-------- DATA TO EXAMINE --------

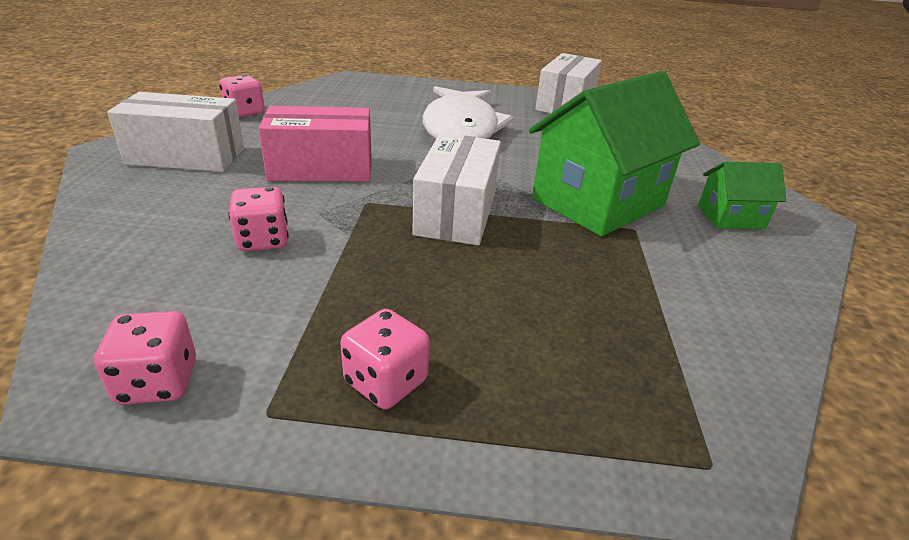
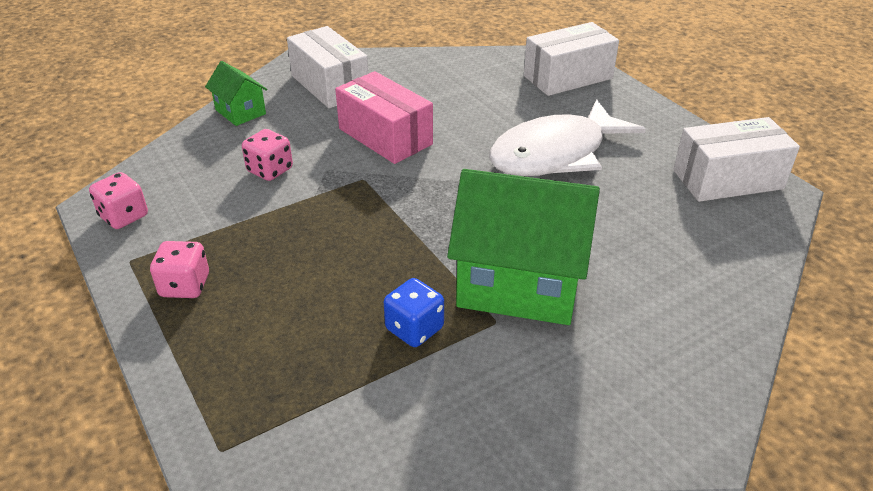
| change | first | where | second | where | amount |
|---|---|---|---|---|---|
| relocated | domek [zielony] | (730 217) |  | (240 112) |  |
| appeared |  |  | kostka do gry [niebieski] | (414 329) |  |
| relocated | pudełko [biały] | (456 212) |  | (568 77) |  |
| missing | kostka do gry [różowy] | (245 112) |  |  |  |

--------

#### PROBLEM DESCRIPTION
Some lines above hold the word "relocated". Copy all of them.

#### YOUR SOLUTION
| relocated | domek [zielony] | (730 217) |  | (240 112) |  |
| relocated | pudełko [biały] | (456 212) |  | (568 77) |  |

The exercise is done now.